§ **How to complete this task**:
Your answer should give again, exactly, the lines from the beginning of the entries below through the line containing "change=insert; new=Filzstift [lila];". It must contain no pictures.

Coordinate-based change listings:
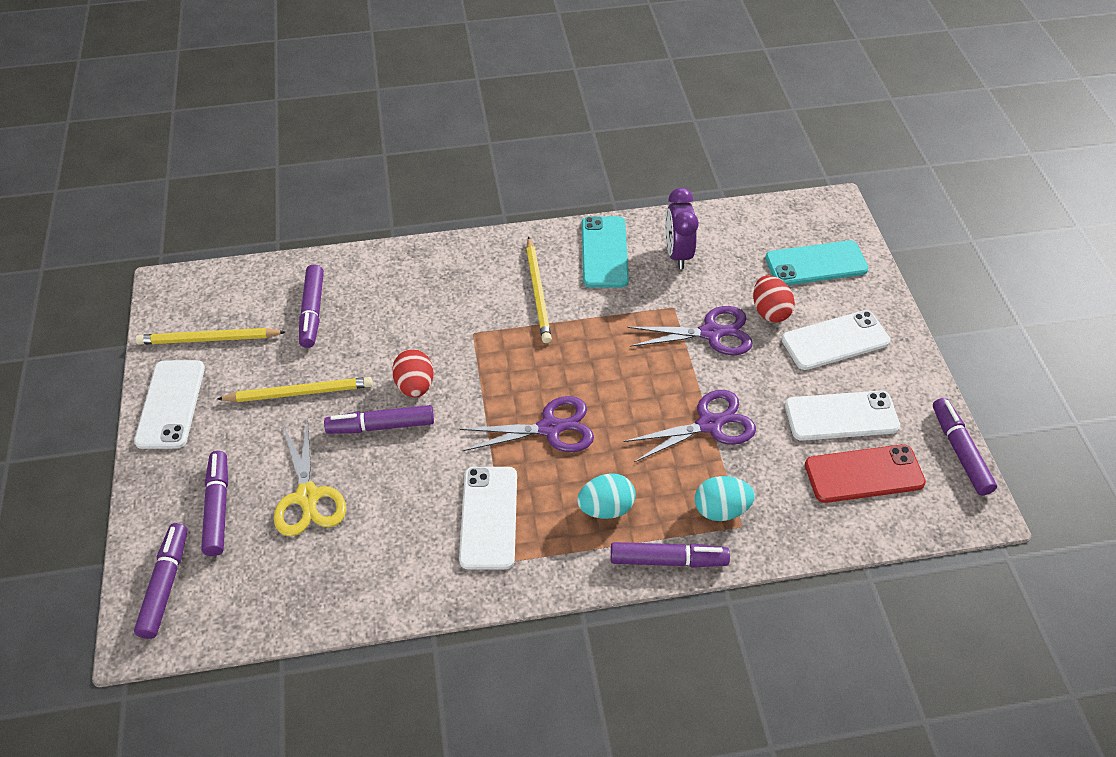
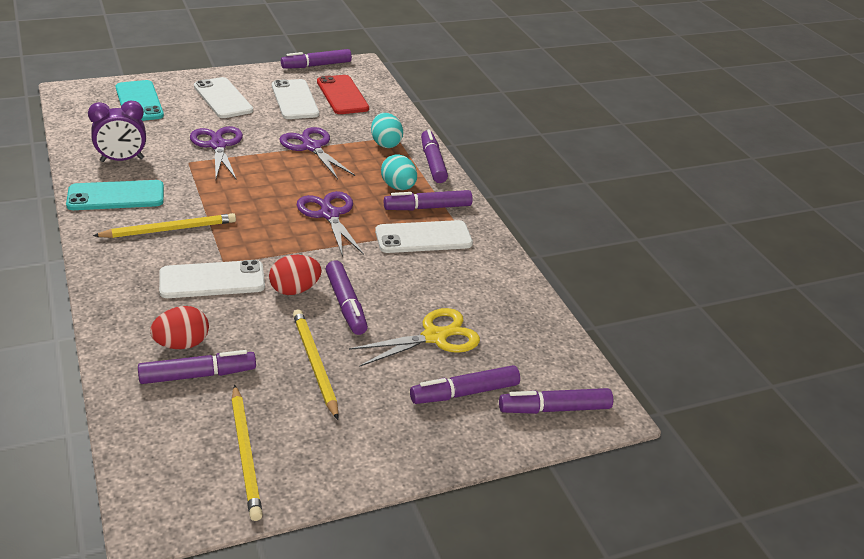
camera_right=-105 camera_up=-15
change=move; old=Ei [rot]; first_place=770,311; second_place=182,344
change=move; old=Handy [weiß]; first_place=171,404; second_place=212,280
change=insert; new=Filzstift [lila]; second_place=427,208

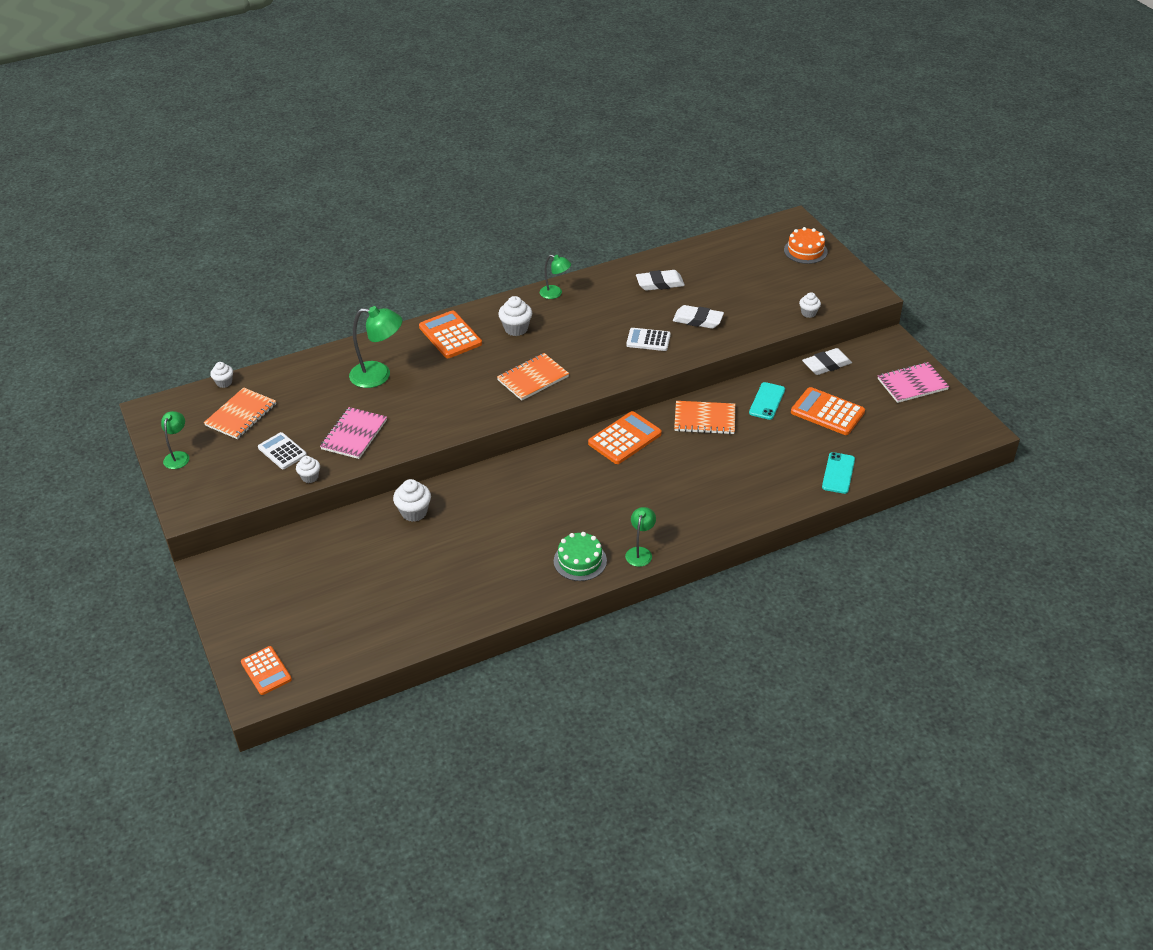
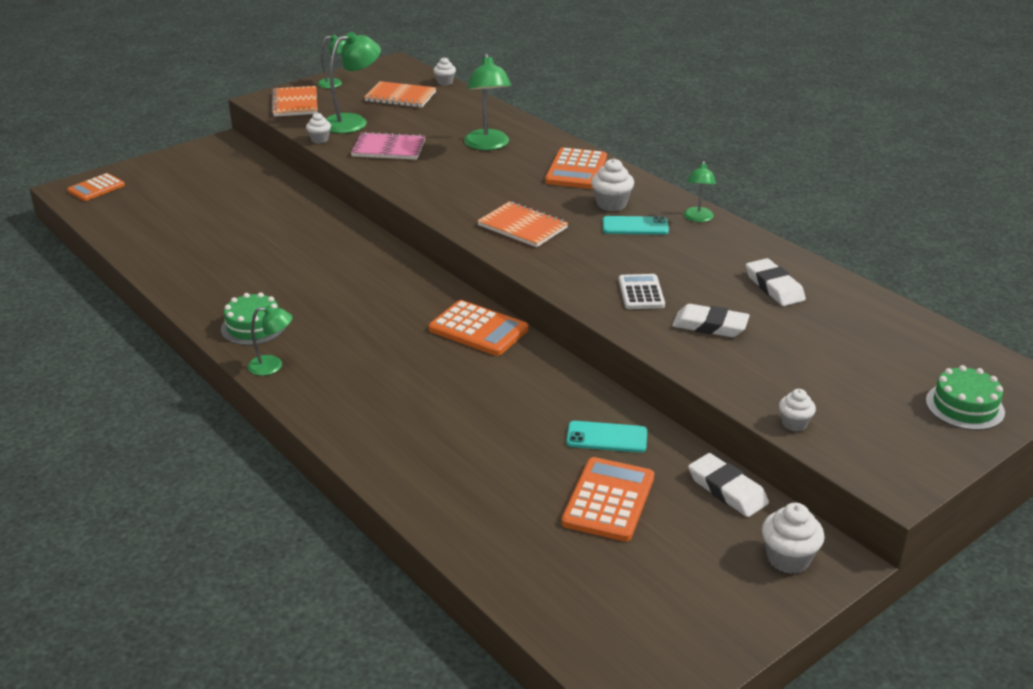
camera_right=75 camera_up=-10
change=recolor; old=Kuchen [orange]; new=Kuchen [grün]; first_place=805,251; second_place=964,406
change=rotate; old=Radiergummi [weiß]; first_place=698,320; second_place=710,325; degrees=-75
change=rotate; old=Taschenrechner [orange]; first_place=450,335; second_place=576,170; degrees=150
change=delete; old=Notizbuch [rosa]; first_place=912,384
change=move; old=Notizbuch [orange]; first_place=704,419; second_place=295,103
change=replace; old=Taschenrechner [weiß]; new=Lampe [grün]; first_place=282,451; second_place=353,122
change=move; old=Handy [türkis]; first_place=838,473; second_place=635,226
change=move; old=Muffin [weiß]; first_place=414,512; second_place=788,559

§ **Output of the task**:
camera_right=-105 camera_up=-15
change=move; old=Ei [rot]; first_place=770,311; second_place=182,344
change=move; old=Handy [weiß]; first_place=171,404; second_place=212,280
change=insert; new=Filzstift [lila]; second_place=427,208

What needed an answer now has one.